• _Problem statement_
The whole listing below is to be copied exactly, with every picture left out.

• _Dataset_
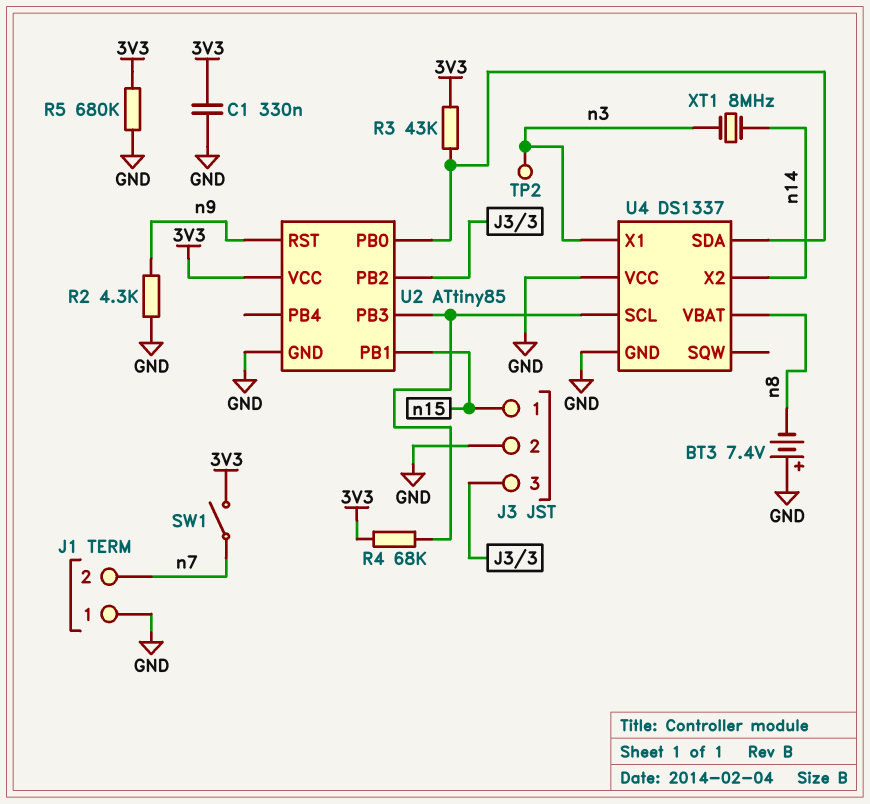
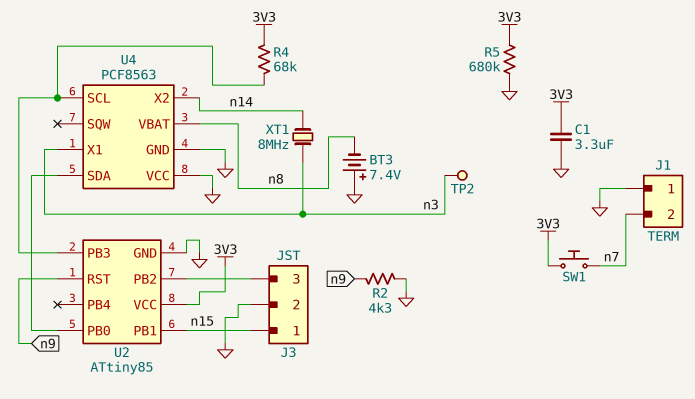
C1: 330nF (3V3, GND) -> 3.3uF (3V3, GND)
R3: 43k (3V3, U2/PB0) -> none
SW1: switch (3V3, n7) -> button (3V3, n7)
U4: DS1337 -> PCF8563

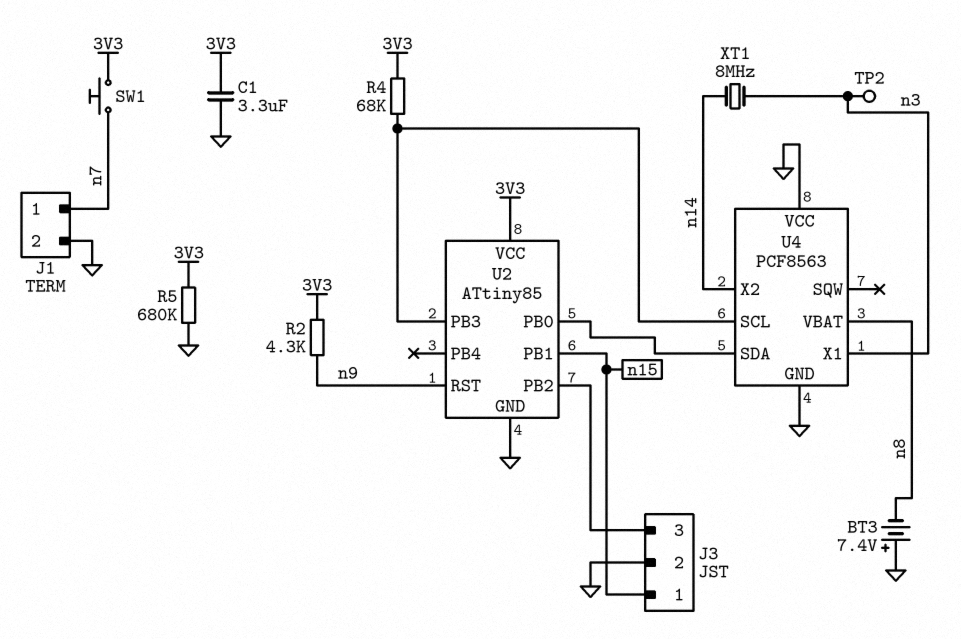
J1 pin 1: GND -> n7
J1 pin 2: n7 -> GND
R2: 4.3k (GND, n9) -> 4.3k (3V3, n9)

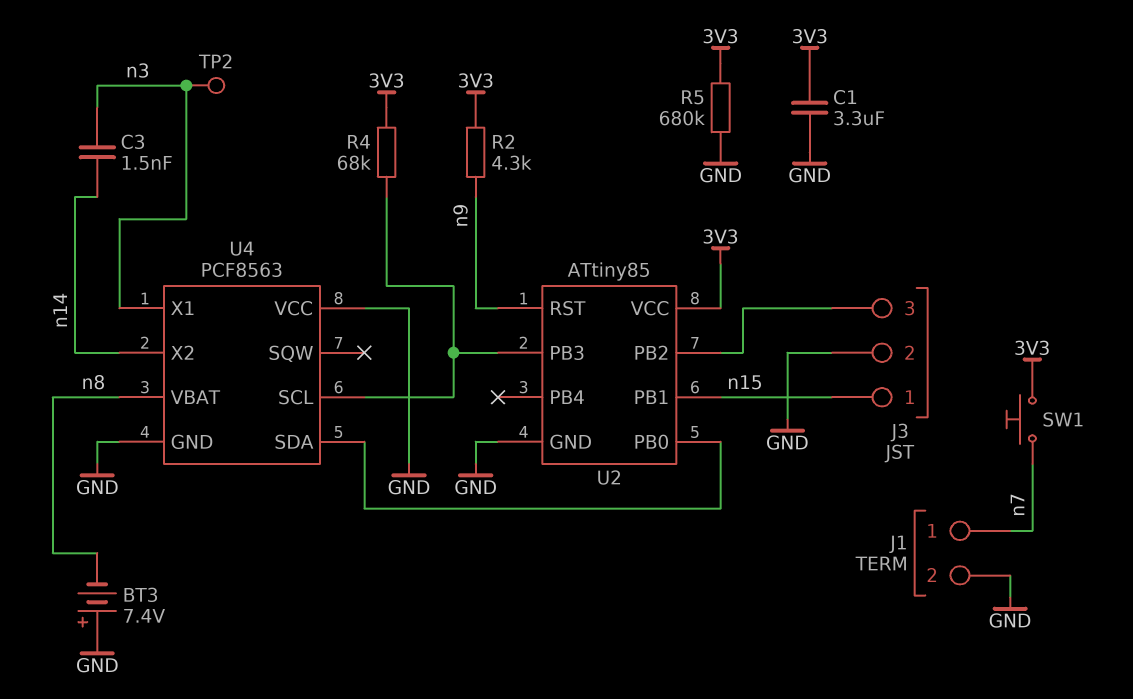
C3: none -> 1.5nF (n3, n14)
XT1: 8MHz (n3, n14) -> none

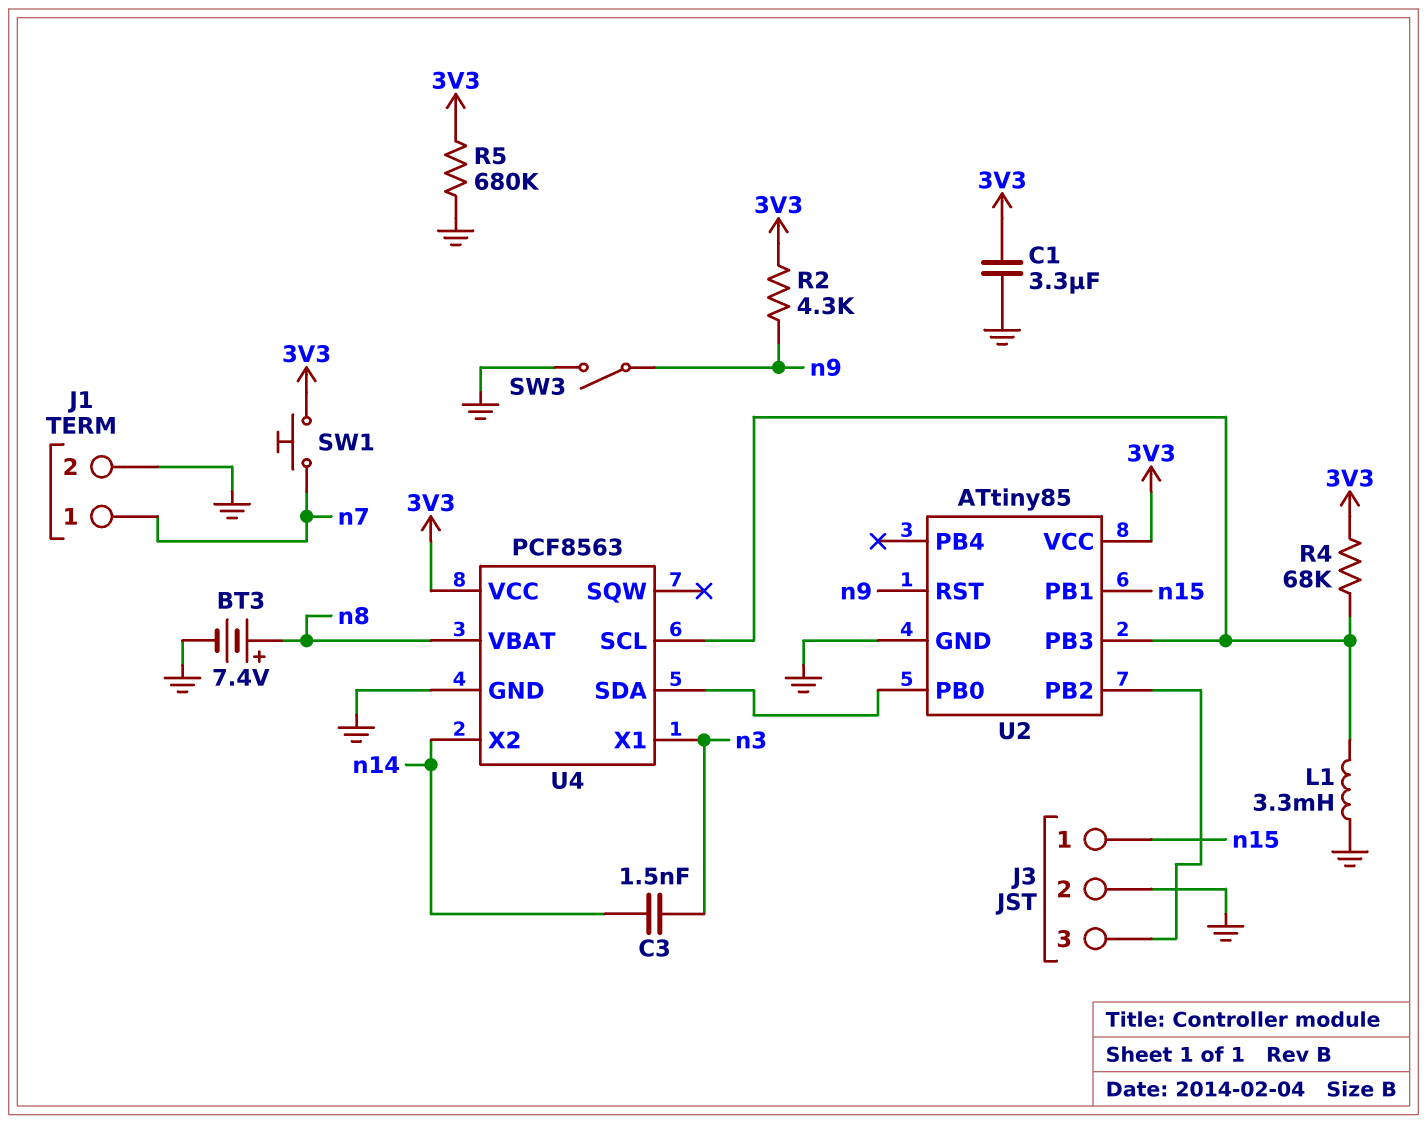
BT3: 7.4V (plus GND, minus n8) -> 7.4V (plus n8, minus GND)
L1: none -> 3.3mH (GND, U2/PB3)
SW3: none -> switch (GND, n9)
TP2: test point (n3) -> none
U4 pin VCC: GND -> 3V3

• _Task solution_
C1: 330nF (3V3, GND) -> 3.3uF (3V3, GND)
R3: 43k (3V3, U2/PB0) -> none
SW1: switch (3V3, n7) -> button (3V3, n7)
U4: DS1337 -> PCF8563

J1 pin 1: GND -> n7
J1 pin 2: n7 -> GND
R2: 4.3k (GND, n9) -> 4.3k (3V3, n9)

C3: none -> 1.5nF (n3, n14)
XT1: 8MHz (n3, n14) -> none

BT3: 7.4V (plus GND, minus n8) -> 7.4V (plus n8, minus GND)
L1: none -> 3.3mH (GND, U2/PB3)
SW3: none -> switch (GND, n9)
TP2: test point (n3) -> none
U4 pin VCC: GND -> 3V3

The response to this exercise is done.